**Work request:**
Using the entries below, write out the line with "camera: 45 degrees left, 5 degrees up", the line with "(503, 161) = (403, 148): none -> brown box", and every line in between, exactly as each is written.
─── Data section
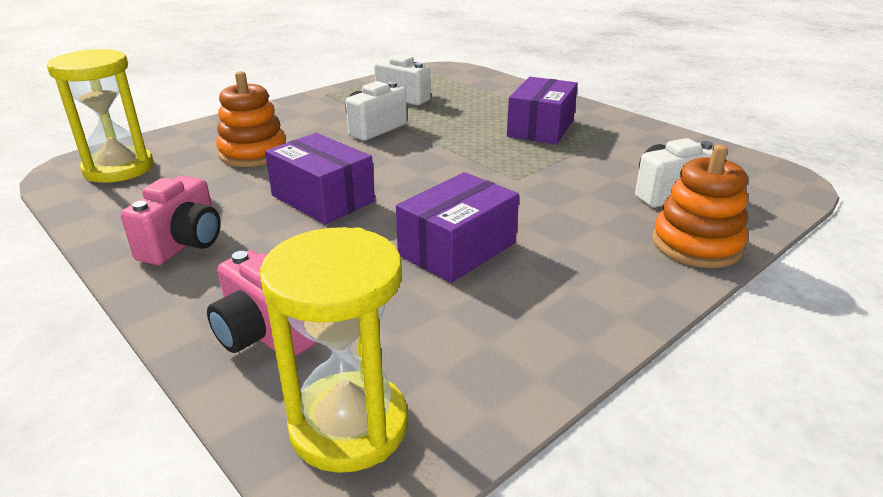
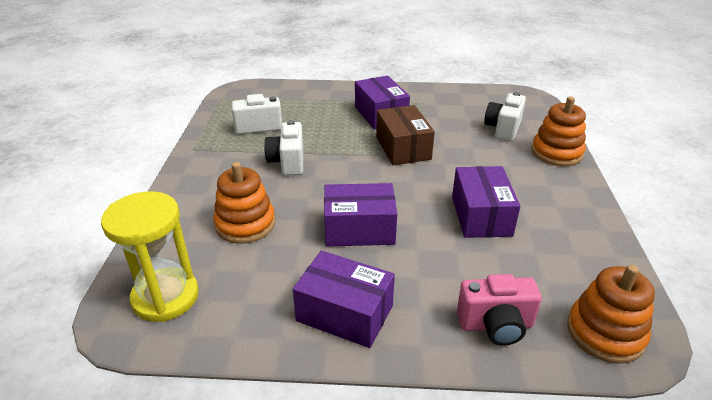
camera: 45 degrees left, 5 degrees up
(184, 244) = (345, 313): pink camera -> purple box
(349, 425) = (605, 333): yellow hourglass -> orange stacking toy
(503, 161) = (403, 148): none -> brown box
──────
─── Data section
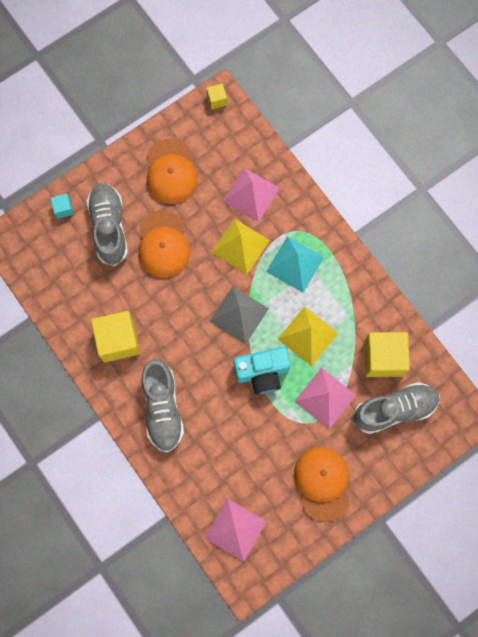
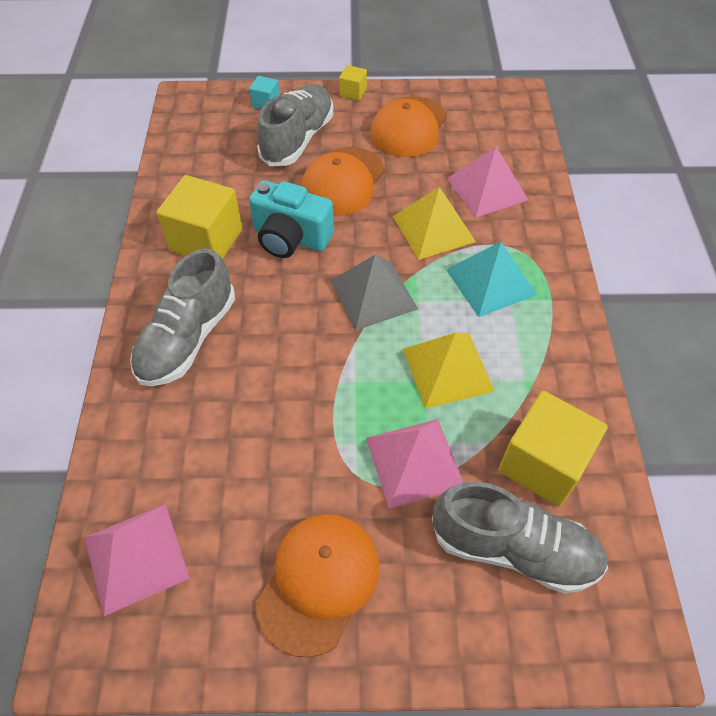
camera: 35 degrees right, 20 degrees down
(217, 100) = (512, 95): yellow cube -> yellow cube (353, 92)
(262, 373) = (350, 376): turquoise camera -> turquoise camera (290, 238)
──────
**Solution to this task:**
camera: 45 degrees left, 5 degrees up
(184, 244) = (345, 313): pink camera -> purple box
(349, 425) = (605, 333): yellow hourglass -> orange stacking toy
(503, 161) = (403, 148): none -> brown box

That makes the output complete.